◆ **SUPPLIED DATA**:
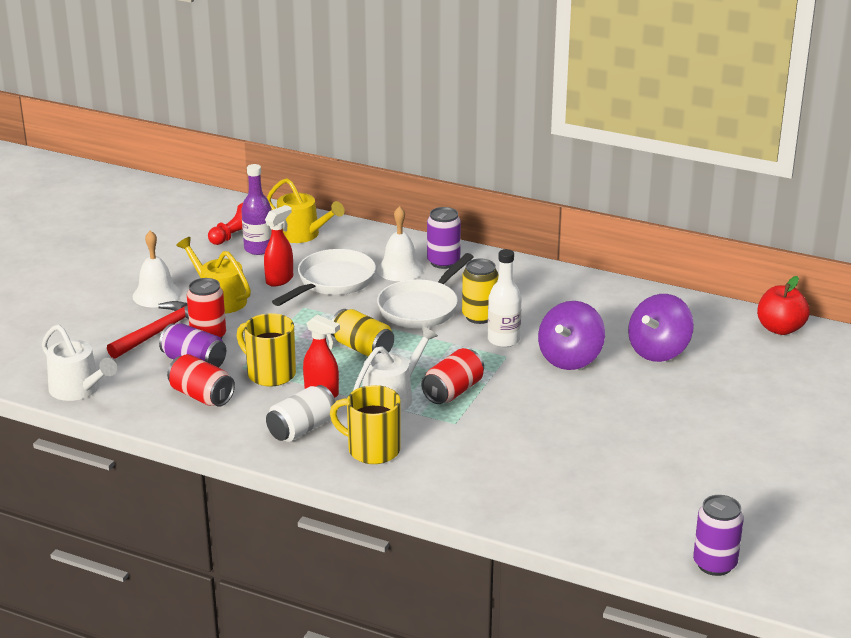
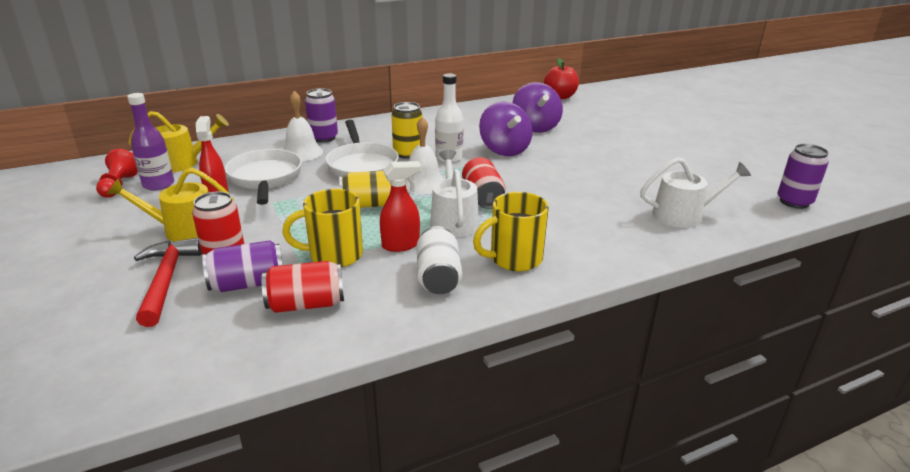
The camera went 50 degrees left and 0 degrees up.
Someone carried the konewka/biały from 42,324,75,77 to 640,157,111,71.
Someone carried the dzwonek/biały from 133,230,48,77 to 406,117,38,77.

◆ **WHAT YOU HAVE TO DO**: Could you copy the listing above exactly, without its pictures?

◆ **RESULT**:
The camera went 50 degrees left and 0 degrees up.
Someone carried the konewka/biały from 42,324,75,77 to 640,157,111,71.
Someone carried the dzwonek/biały from 133,230,48,77 to 406,117,38,77.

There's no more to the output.